Once the pictures are set aside, copy the data below exactly as it stands.
─── Data extract
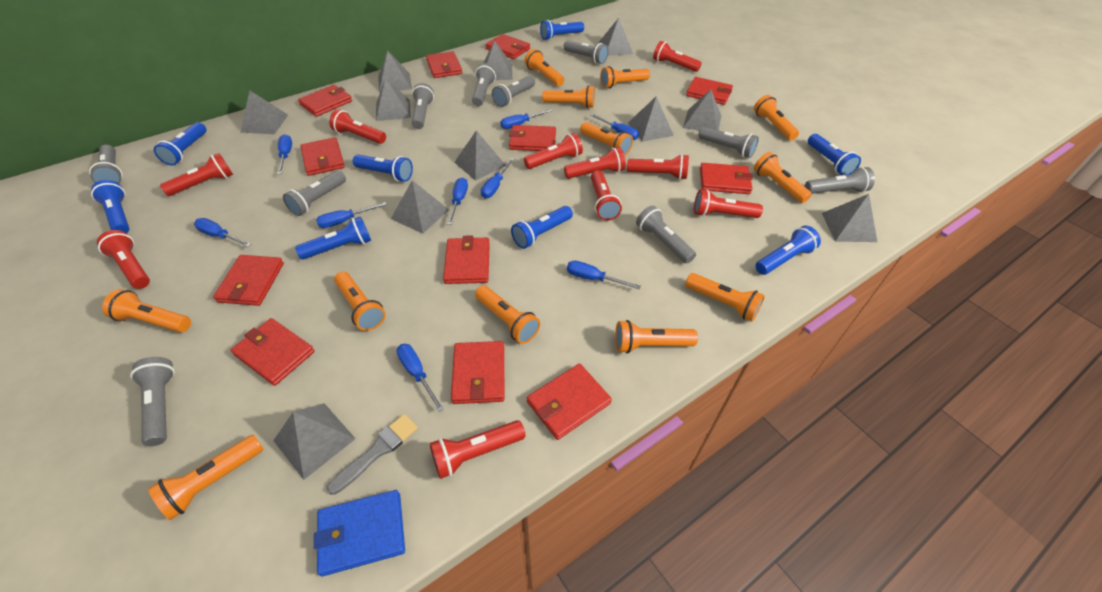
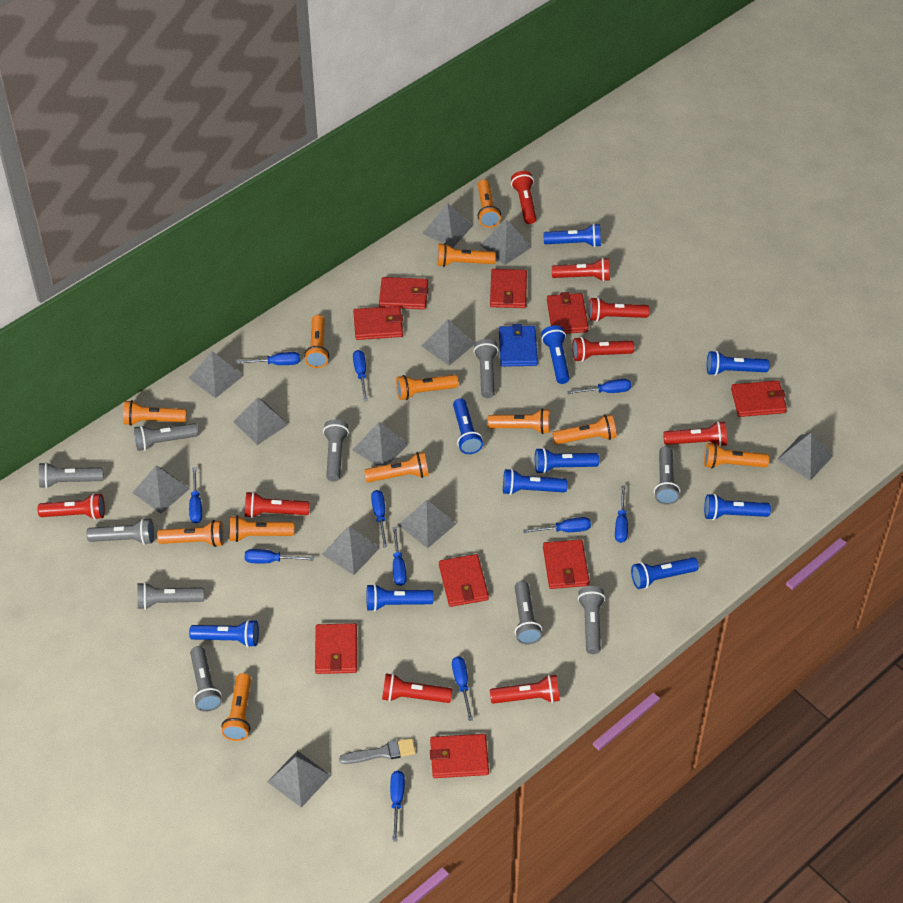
blue flashlight: 8 -> 10
blue screwdriver: 9 -> 11
red flashlight: 10 -> 9
red wallet: 12 -> 9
──────
## [Solution for this task]
blue flashlight: 8 -> 10
blue screwdriver: 9 -> 11
red flashlight: 10 -> 9
red wallet: 12 -> 9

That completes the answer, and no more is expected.